SHORT PROBLEM: Retype every line of the records below with no changes, leaving out the pictures.

* Begin SOURCE RECORDS *

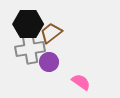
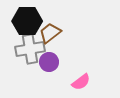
black hexagon: moved 1 px left, 3 px up
brown trapezoid: moved 1 px left
pink semicircle: rotated 108 degrees clockwise
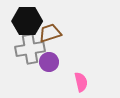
brown trapezoid: rotated 20 degrees clockwise
pink semicircle: rotated 66 degrees counterclockwise
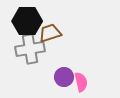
purple circle: moved 15 px right, 15 px down
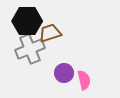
gray cross: rotated 12 degrees counterclockwise
purple circle: moved 4 px up
pink semicircle: moved 3 px right, 2 px up
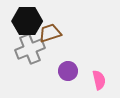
purple circle: moved 4 px right, 2 px up
pink semicircle: moved 15 px right
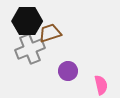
pink semicircle: moved 2 px right, 5 px down
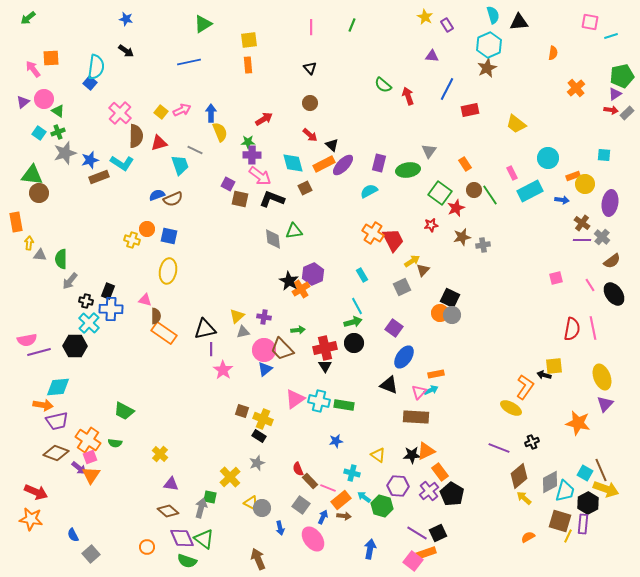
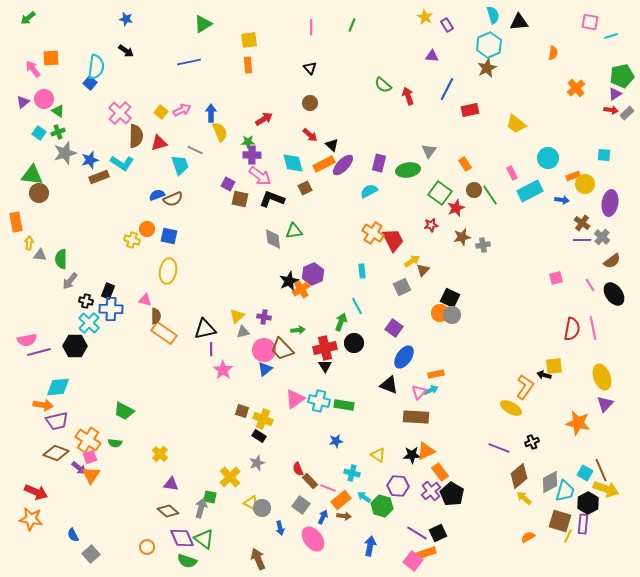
cyan rectangle at (362, 275): moved 4 px up; rotated 24 degrees clockwise
black star at (289, 281): rotated 18 degrees clockwise
green arrow at (353, 322): moved 12 px left; rotated 54 degrees counterclockwise
purple cross at (429, 491): moved 2 px right
blue arrow at (370, 549): moved 3 px up
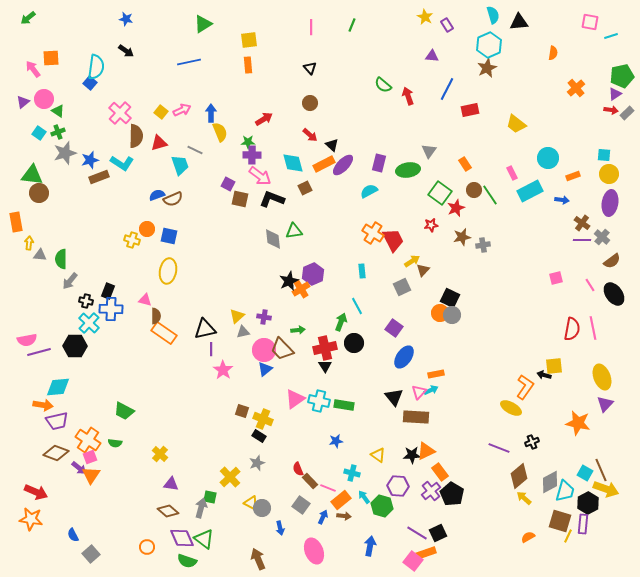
yellow circle at (585, 184): moved 24 px right, 10 px up
black triangle at (389, 385): moved 5 px right, 12 px down; rotated 30 degrees clockwise
cyan arrow at (364, 497): rotated 16 degrees clockwise
pink ellipse at (313, 539): moved 1 px right, 12 px down; rotated 15 degrees clockwise
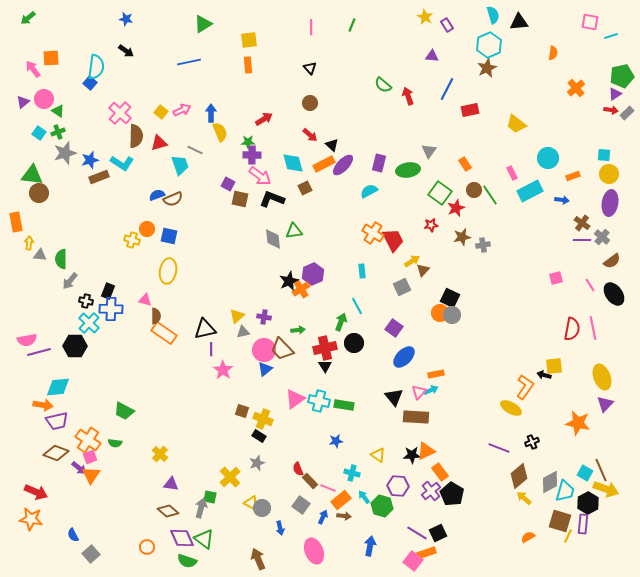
blue ellipse at (404, 357): rotated 10 degrees clockwise
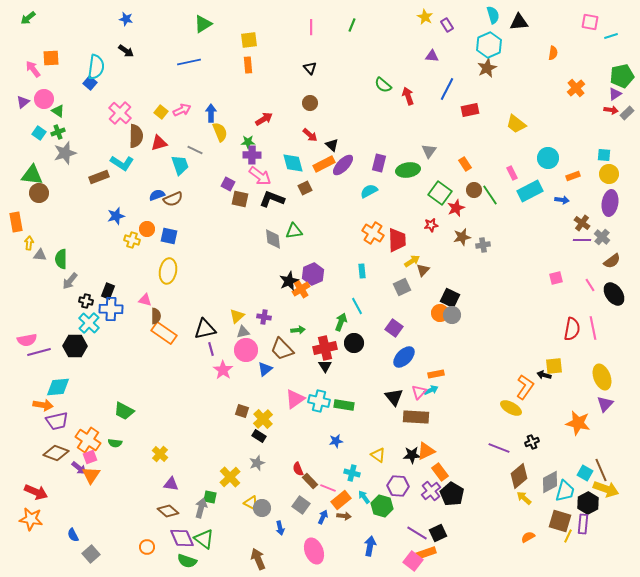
blue star at (90, 160): moved 26 px right, 56 px down
red trapezoid at (393, 240): moved 4 px right; rotated 25 degrees clockwise
purple line at (211, 349): rotated 16 degrees counterclockwise
pink circle at (264, 350): moved 18 px left
yellow cross at (263, 419): rotated 24 degrees clockwise
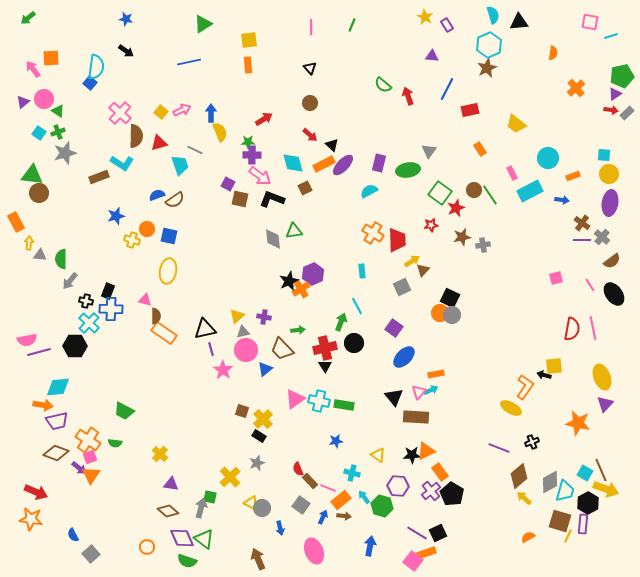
orange rectangle at (465, 164): moved 15 px right, 15 px up
brown semicircle at (173, 199): moved 2 px right, 1 px down; rotated 12 degrees counterclockwise
orange rectangle at (16, 222): rotated 18 degrees counterclockwise
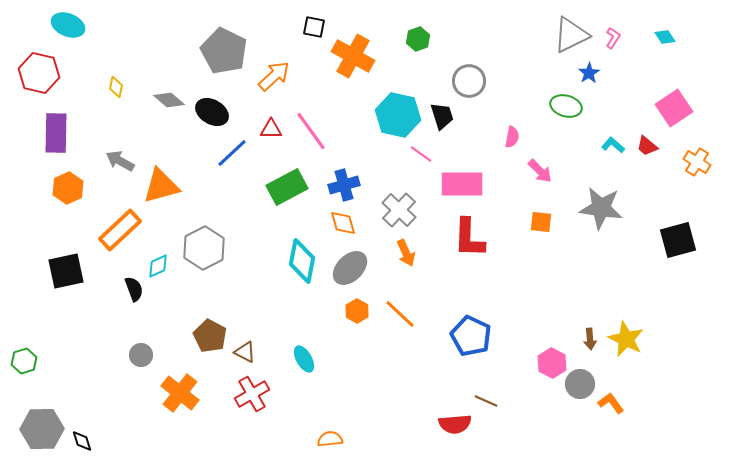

* End SOURCE RECORDS *

COMPLETE ANSWER:
black hexagon: moved 1 px left, 3 px up
brown trapezoid: moved 1 px left
pink semicircle: rotated 108 degrees clockwise
brown trapezoid: rotated 20 degrees clockwise
pink semicircle: rotated 66 degrees counterclockwise
purple circle: moved 15 px right, 15 px down
gray cross: rotated 12 degrees counterclockwise
purple circle: moved 4 px up
pink semicircle: moved 3 px right, 2 px up
purple circle: moved 4 px right, 2 px up
pink semicircle: moved 15 px right
pink semicircle: moved 2 px right, 5 px down
cyan rectangle at (362, 275): moved 4 px up; rotated 24 degrees clockwise
black star at (289, 281): rotated 18 degrees clockwise
green arrow at (353, 322): moved 12 px left; rotated 54 degrees counterclockwise
purple cross at (429, 491): moved 2 px right
blue arrow at (370, 549): moved 3 px up
yellow circle at (585, 184): moved 24 px right, 10 px up
black triangle at (389, 385): moved 5 px right, 12 px down; rotated 30 degrees clockwise
cyan arrow at (364, 497): rotated 16 degrees clockwise
pink ellipse at (313, 539): moved 1 px right, 12 px down; rotated 15 degrees clockwise
blue ellipse at (404, 357): rotated 10 degrees clockwise
blue star at (90, 160): moved 26 px right, 56 px down
red trapezoid at (393, 240): moved 4 px right; rotated 25 degrees clockwise
purple line at (211, 349): rotated 16 degrees counterclockwise
pink circle at (264, 350): moved 18 px left
yellow cross at (263, 419): rotated 24 degrees clockwise
orange rectangle at (465, 164): moved 15 px right, 15 px up
brown semicircle at (173, 199): moved 2 px right, 1 px down; rotated 12 degrees counterclockwise
orange rectangle at (16, 222): rotated 18 degrees counterclockwise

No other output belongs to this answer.